- _Data in this exercise_
····················

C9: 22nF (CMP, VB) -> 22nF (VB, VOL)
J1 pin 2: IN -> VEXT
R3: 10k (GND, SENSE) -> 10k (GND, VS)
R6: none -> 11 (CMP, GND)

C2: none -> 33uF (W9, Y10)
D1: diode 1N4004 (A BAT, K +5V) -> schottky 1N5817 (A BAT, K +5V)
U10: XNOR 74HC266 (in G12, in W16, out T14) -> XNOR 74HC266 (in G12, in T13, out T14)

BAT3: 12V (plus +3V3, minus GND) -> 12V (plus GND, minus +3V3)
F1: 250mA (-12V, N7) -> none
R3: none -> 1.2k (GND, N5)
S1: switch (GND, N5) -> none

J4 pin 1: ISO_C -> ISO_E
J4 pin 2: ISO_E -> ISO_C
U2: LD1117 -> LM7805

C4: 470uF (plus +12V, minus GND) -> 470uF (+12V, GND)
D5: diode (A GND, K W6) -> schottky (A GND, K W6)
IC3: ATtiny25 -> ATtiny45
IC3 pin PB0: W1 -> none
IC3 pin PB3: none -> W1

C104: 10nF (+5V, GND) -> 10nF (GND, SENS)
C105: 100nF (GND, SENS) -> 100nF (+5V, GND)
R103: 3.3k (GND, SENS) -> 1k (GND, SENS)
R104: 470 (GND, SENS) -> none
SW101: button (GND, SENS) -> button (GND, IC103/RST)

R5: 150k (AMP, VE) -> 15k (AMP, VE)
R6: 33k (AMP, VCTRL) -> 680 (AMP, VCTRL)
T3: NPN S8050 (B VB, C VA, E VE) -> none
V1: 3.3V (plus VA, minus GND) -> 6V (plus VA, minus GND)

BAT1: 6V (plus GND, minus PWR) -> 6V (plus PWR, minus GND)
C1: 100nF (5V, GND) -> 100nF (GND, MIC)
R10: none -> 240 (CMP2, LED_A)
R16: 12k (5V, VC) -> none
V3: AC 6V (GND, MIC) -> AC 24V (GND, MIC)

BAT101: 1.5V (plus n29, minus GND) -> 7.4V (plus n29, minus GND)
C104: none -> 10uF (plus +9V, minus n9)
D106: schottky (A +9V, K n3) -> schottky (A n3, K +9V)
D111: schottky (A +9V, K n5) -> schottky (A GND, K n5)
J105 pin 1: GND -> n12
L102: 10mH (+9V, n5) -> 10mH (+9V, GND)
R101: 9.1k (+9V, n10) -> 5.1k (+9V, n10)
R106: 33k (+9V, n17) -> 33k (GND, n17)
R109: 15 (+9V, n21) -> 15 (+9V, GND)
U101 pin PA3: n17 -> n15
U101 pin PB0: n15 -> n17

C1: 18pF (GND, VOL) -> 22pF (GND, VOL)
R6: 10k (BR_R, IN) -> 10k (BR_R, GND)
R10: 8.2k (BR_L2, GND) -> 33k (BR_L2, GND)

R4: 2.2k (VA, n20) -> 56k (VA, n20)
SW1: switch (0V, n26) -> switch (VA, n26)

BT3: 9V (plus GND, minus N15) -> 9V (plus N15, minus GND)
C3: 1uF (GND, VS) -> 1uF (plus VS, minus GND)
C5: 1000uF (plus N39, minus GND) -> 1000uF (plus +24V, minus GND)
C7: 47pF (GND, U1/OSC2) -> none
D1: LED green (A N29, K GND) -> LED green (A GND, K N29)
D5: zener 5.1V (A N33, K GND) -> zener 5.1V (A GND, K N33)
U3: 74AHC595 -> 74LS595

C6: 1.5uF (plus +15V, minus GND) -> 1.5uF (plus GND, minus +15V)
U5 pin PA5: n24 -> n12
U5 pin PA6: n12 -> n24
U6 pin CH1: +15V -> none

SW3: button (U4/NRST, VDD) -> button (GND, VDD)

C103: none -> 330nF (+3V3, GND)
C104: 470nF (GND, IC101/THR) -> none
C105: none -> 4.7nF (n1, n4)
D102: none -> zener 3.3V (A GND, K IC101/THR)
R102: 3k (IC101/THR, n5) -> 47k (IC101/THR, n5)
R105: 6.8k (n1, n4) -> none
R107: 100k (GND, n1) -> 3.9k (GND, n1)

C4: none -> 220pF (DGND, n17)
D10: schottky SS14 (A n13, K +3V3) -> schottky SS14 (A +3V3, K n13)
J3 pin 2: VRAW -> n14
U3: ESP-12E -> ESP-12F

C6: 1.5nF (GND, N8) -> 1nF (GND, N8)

····················

- _Exercise brief_
Would you please transcribe each line of the material exactly?

- _Your response_
C9: 22nF (CMP, VB) -> 22nF (VB, VOL)
J1 pin 2: IN -> VEXT
R3: 10k (GND, SENSE) -> 10k (GND, VS)
R6: none -> 11 (CMP, GND)

C2: none -> 33uF (W9, Y10)
D1: diode 1N4004 (A BAT, K +5V) -> schottky 1N5817 (A BAT, K +5V)
U10: XNOR 74HC266 (in G12, in W16, out T14) -> XNOR 74HC266 (in G12, in T13, out T14)

BAT3: 12V (plus +3V3, minus GND) -> 12V (plus GND, minus +3V3)
F1: 250mA (-12V, N7) -> none
R3: none -> 1.2k (GND, N5)
S1: switch (GND, N5) -> none

J4 pin 1: ISO_C -> ISO_E
J4 pin 2: ISO_E -> ISO_C
U2: LD1117 -> LM7805

C4: 470uF (plus +12V, minus GND) -> 470uF (+12V, GND)
D5: diode (A GND, K W6) -> schottky (A GND, K W6)
IC3: ATtiny25 -> ATtiny45
IC3 pin PB0: W1 -> none
IC3 pin PB3: none -> W1

C104: 10nF (+5V, GND) -> 10nF (GND, SENS)
C105: 100nF (GND, SENS) -> 100nF (+5V, GND)
R103: 3.3k (GND, SENS) -> 1k (GND, SENS)
R104: 470 (GND, SENS) -> none
SW101: button (GND, SENS) -> button (GND, IC103/RST)

R5: 150k (AMP, VE) -> 15k (AMP, VE)
R6: 33k (AMP, VCTRL) -> 680 (AMP, VCTRL)
T3: NPN S8050 (B VB, C VA, E VE) -> none
V1: 3.3V (plus VA, minus GND) -> 6V (plus VA, minus GND)

BAT1: 6V (plus GND, minus PWR) -> 6V (plus PWR, minus GND)
C1: 100nF (5V, GND) -> 100nF (GND, MIC)
R10: none -> 240 (CMP2, LED_A)
R16: 12k (5V, VC) -> none
V3: AC 6V (GND, MIC) -> AC 24V (GND, MIC)

BAT101: 1.5V (plus n29, minus GND) -> 7.4V (plus n29, minus GND)
C104: none -> 10uF (plus +9V, minus n9)
D106: schottky (A +9V, K n3) -> schottky (A n3, K +9V)
D111: schottky (A +9V, K n5) -> schottky (A GND, K n5)
J105 pin 1: GND -> n12
L102: 10mH (+9V, n5) -> 10mH (+9V, GND)
R101: 9.1k (+9V, n10) -> 5.1k (+9V, n10)
R106: 33k (+9V, n17) -> 33k (GND, n17)
R109: 15 (+9V, n21) -> 15 (+9V, GND)
U101 pin PA3: n17 -> n15
U101 pin PB0: n15 -> n17

C1: 18pF (GND, VOL) -> 22pF (GND, VOL)
R6: 10k (BR_R, IN) -> 10k (BR_R, GND)
R10: 8.2k (BR_L2, GND) -> 33k (BR_L2, GND)

R4: 2.2k (VA, n20) -> 56k (VA, n20)
SW1: switch (0V, n26) -> switch (VA, n26)

BT3: 9V (plus GND, minus N15) -> 9V (plus N15, minus GND)
C3: 1uF (GND, VS) -> 1uF (plus VS, minus GND)
C5: 1000uF (plus N39, minus GND) -> 1000uF (plus +24V, minus GND)
C7: 47pF (GND, U1/OSC2) -> none
D1: LED green (A N29, K GND) -> LED green (A GND, K N29)
D5: zener 5.1V (A N33, K GND) -> zener 5.1V (A GND, K N33)
U3: 74AHC595 -> 74LS595

C6: 1.5uF (plus +15V, minus GND) -> 1.5uF (plus GND, minus +15V)
U5 pin PA5: n24 -> n12
U5 pin PA6: n12 -> n24
U6 pin CH1: +15V -> none

SW3: button (U4/NRST, VDD) -> button (GND, VDD)

C103: none -> 330nF (+3V3, GND)
C104: 470nF (GND, IC101/THR) -> none
C105: none -> 4.7nF (n1, n4)
D102: none -> zener 3.3V (A GND, K IC101/THR)
R102: 3k (IC101/THR, n5) -> 47k (IC101/THR, n5)
R105: 6.8k (n1, n4) -> none
R107: 100k (GND, n1) -> 3.9k (GND, n1)

C4: none -> 220pF (DGND, n17)
D10: schottky SS14 (A n13, K +3V3) -> schottky SS14 (A +3V3, K n13)
J3 pin 2: VRAW -> n14
U3: ESP-12E -> ESP-12F

C6: 1.5nF (GND, N8) -> 1nF (GND, N8)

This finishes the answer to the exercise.